Below are some records. Count the lines with "none" in them and give nothing but the total.
[THE INPUT Boundary: Start]
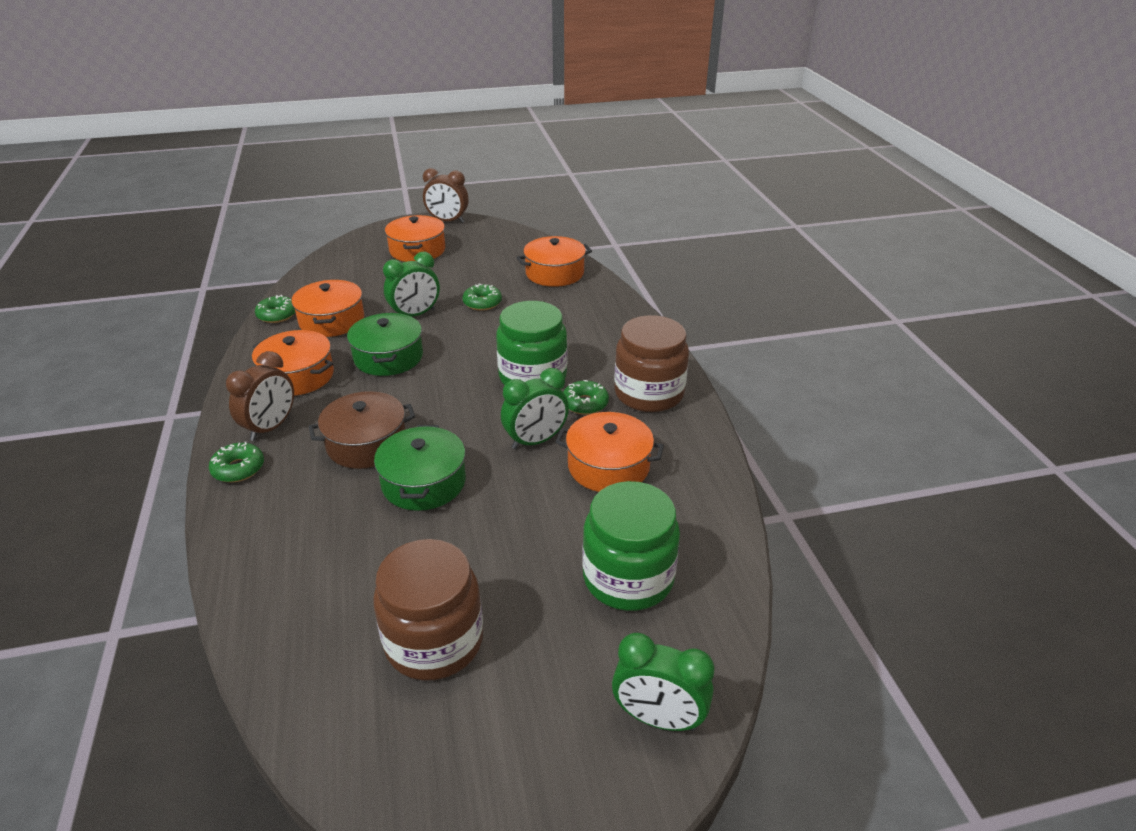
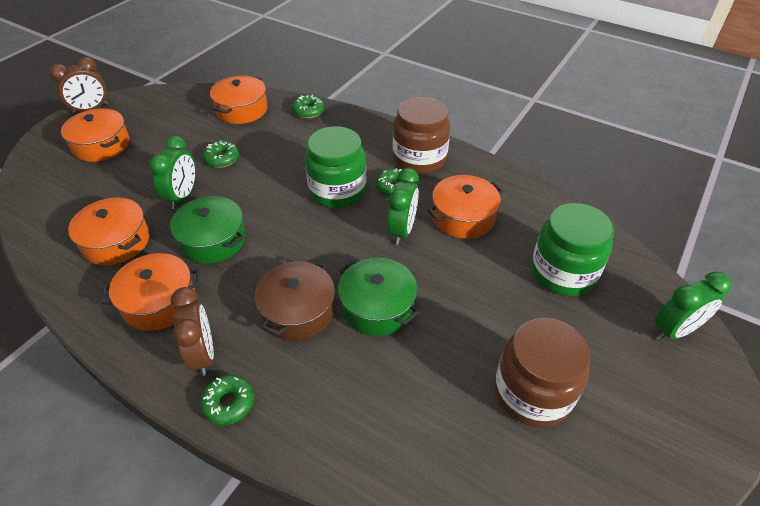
camera: 45 degrees left, 10 degrees up
green donut [255,295,295,323] -> green donut moved to [292,95,325,119]

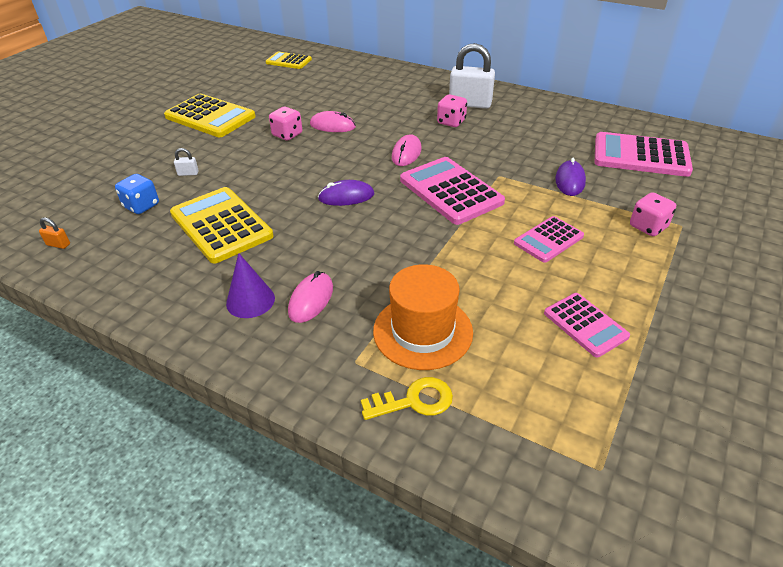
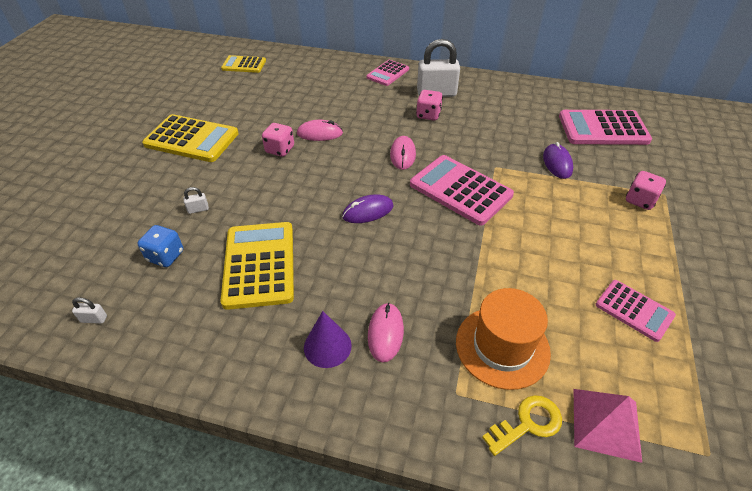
camera: 15 degrees left, 5 degrees up
orange padlock [39,217,70,249] -> white padlock [72,297,107,324]
yellow calculator [170,187,274,263] -> yellow calculator turned 45 degrees clockwise [221,222,294,310]
pink calculator [514,216,584,263] -> pink calculator moved to [366,60,409,86]
none -> pink pyramid [574,389,642,463]

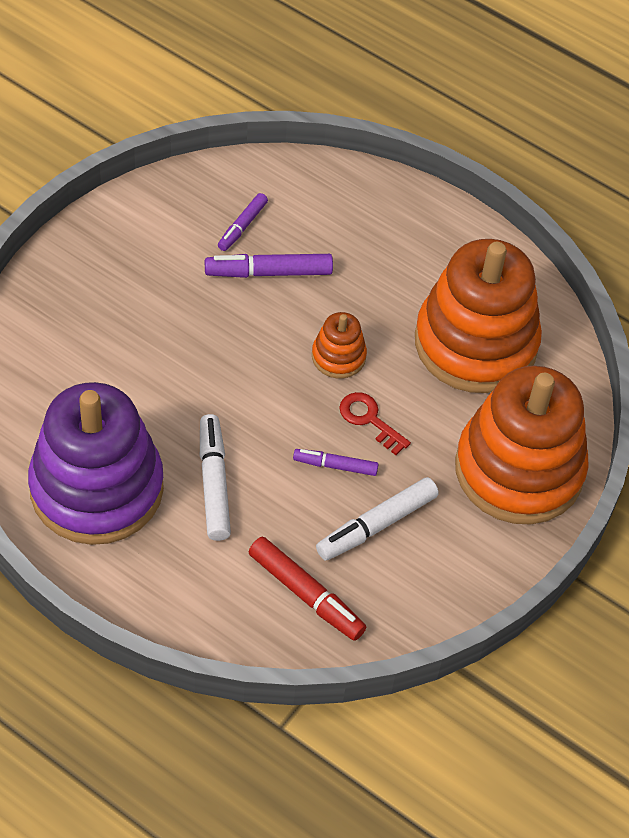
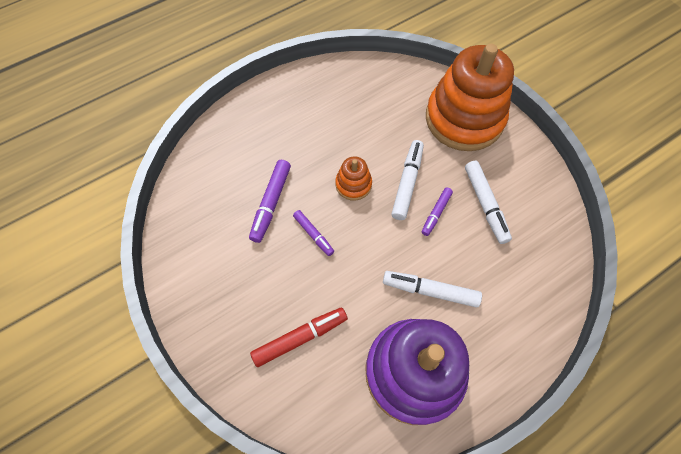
camera: 65 degrees left, 10 degrees up
purple marker [218,193,268,251] -> purple marker moved to [293,210,334,256]
red marker [249,537,366,641] -> red marker moved to [250,307,348,367]
red key [339,392,411,455] -> white marker [391,140,424,220]
orange stacking toy [415,239,542,393] -> none

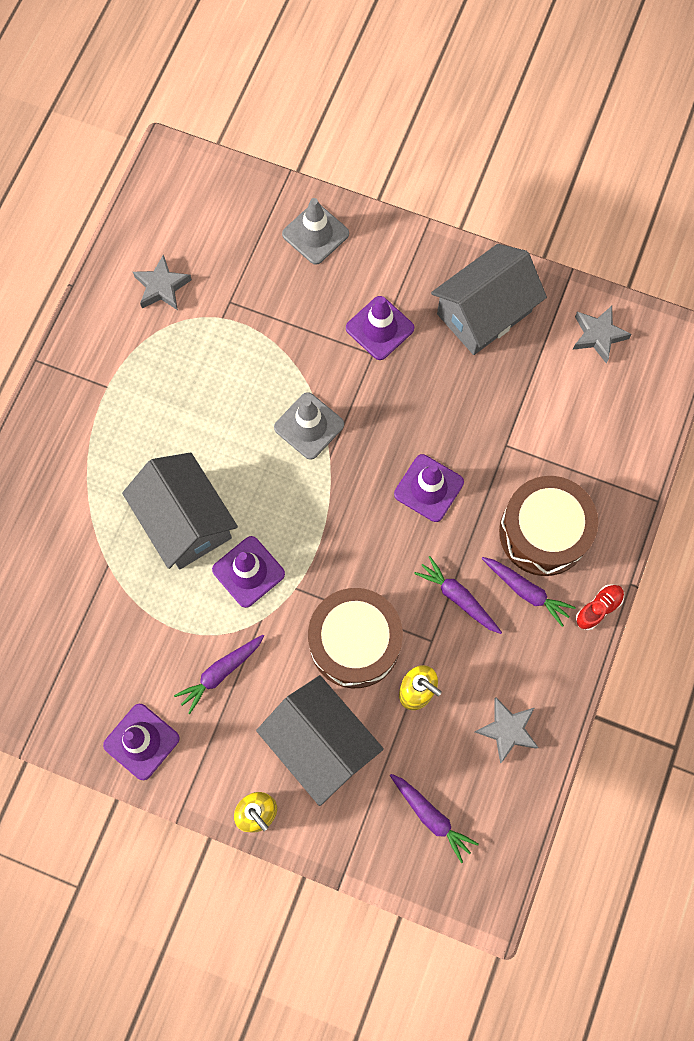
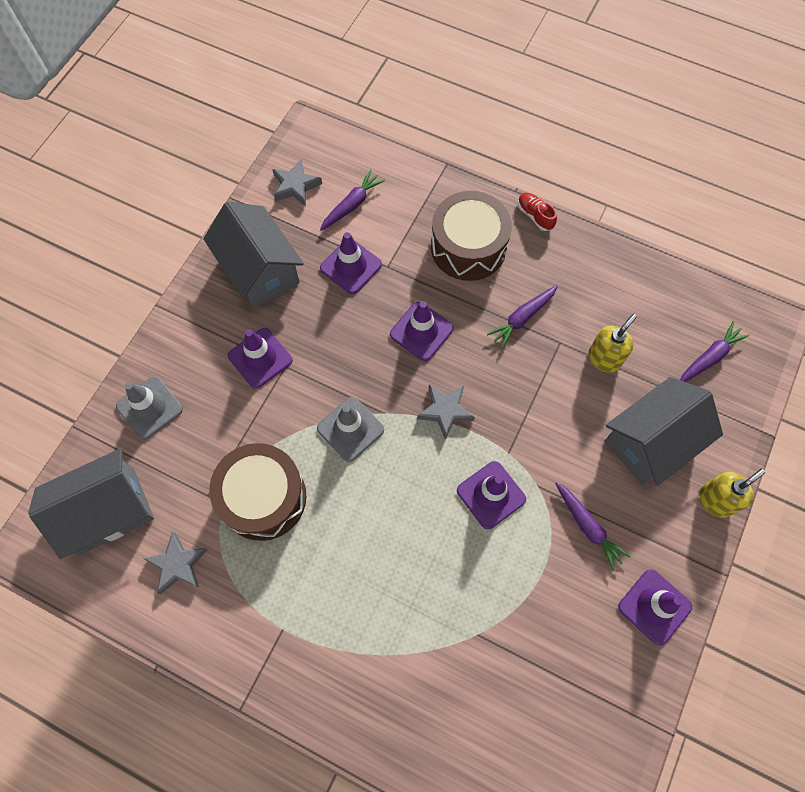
camera: 85 degrees left, 5 degrees down
grey house [122,452,238,570] -> grey house moved to [28,448,154,559]
brown drum [308,588,403,688] -> brown drum moved to [209,443,306,541]
grey star [475,698,539,763] -> grey star moved to [417,385,475,439]
purple carrot [481,557,576,627] -> purple carrot moved to [320,170,385,231]
none -> purple traffic cone [320,232,382,294]

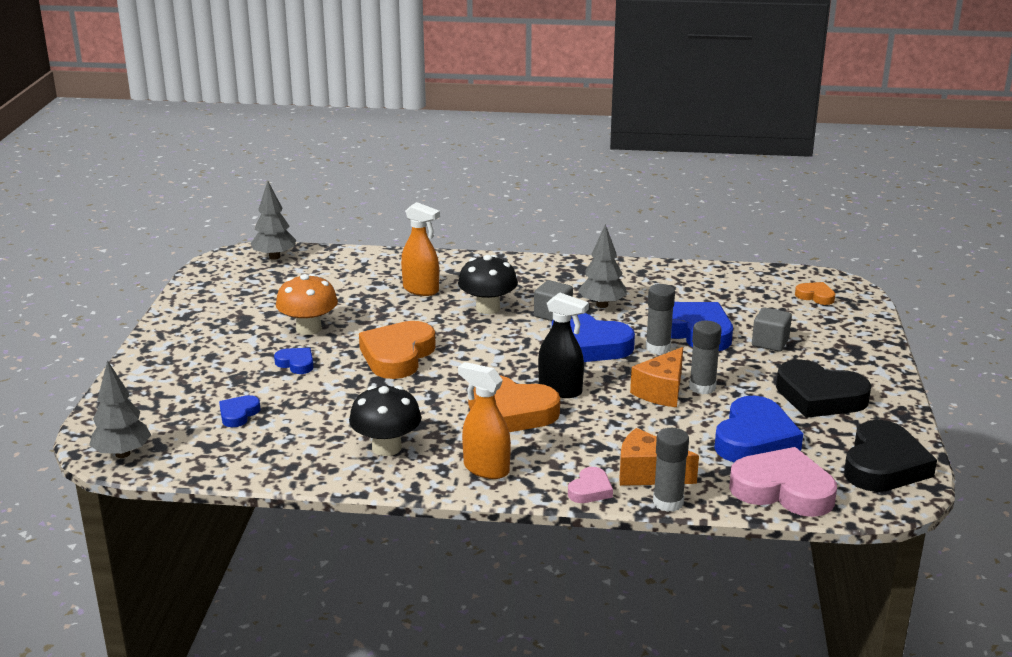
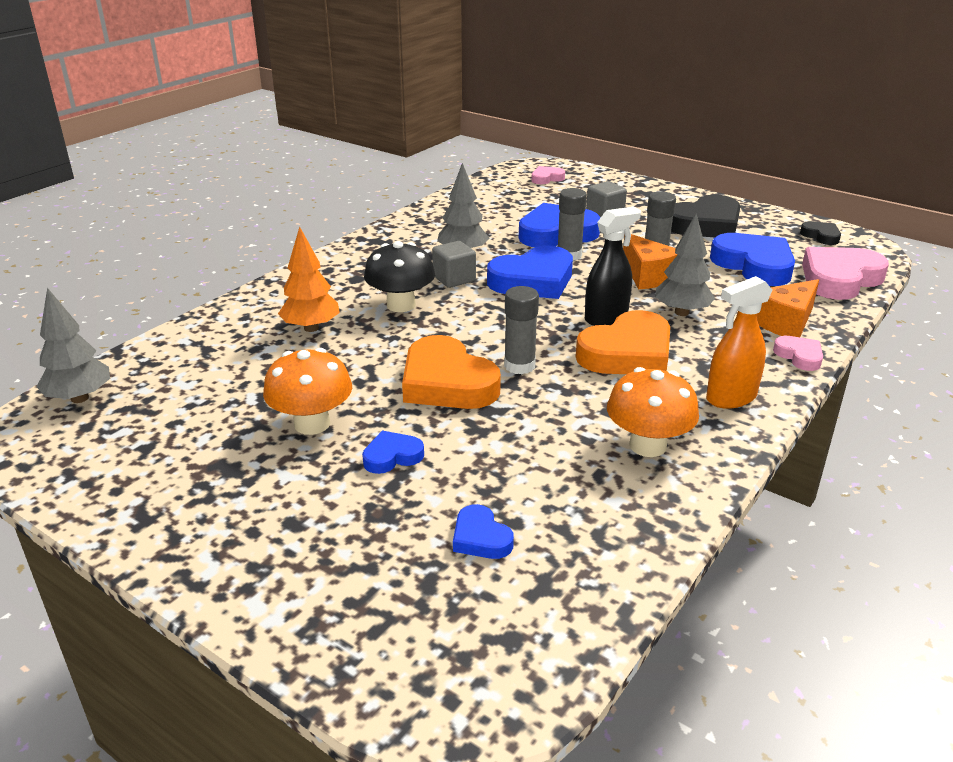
camera: 60 degrees left, 5 degrees up
grey tree [89,360,151,458] -> grey tree moved to [655,213,715,316]
black mushroom [349,385,422,456] -> orange mushroom [607,367,699,457]
orange spray bottle [401,202,440,296] -> orange tree [278,227,340,332]
grey glue stick [653,428,689,512] -> grey glue stick moved to [504,286,539,374]
orange heart [795,282,835,305] -> pink heart [531,166,565,184]
black heart [844,420,937,492] -> black heart [800,221,841,245], size x0.49

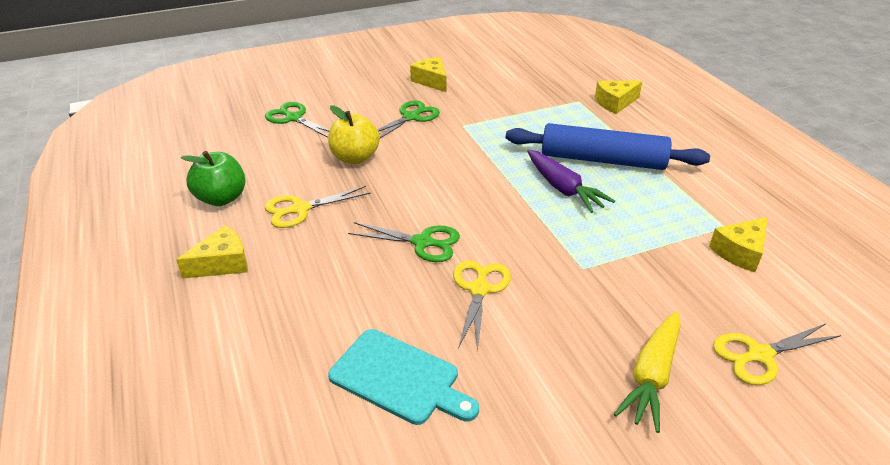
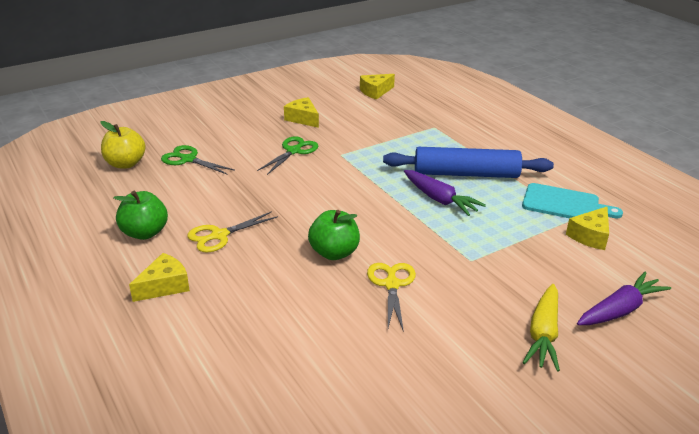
camera: 10 degrees left, 5 degrees down
yellow apple [328,105,380,164] -> yellow apple moved to [101,121,146,169]
turquoise cutting board [328,329,479,425] -> turquoise cutting board moved to [522,183,623,218]
green scissors [348,222,460,262] -> green apple [308,210,360,260]
yellow cheese [595,81,642,114] -> yellow cheese moved to [360,74,395,99]
yellow scissors [713,323,841,385] -> purple carrot [577,272,671,325]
[THE INPUT Boundary: End]
> [SOLUTION]:
3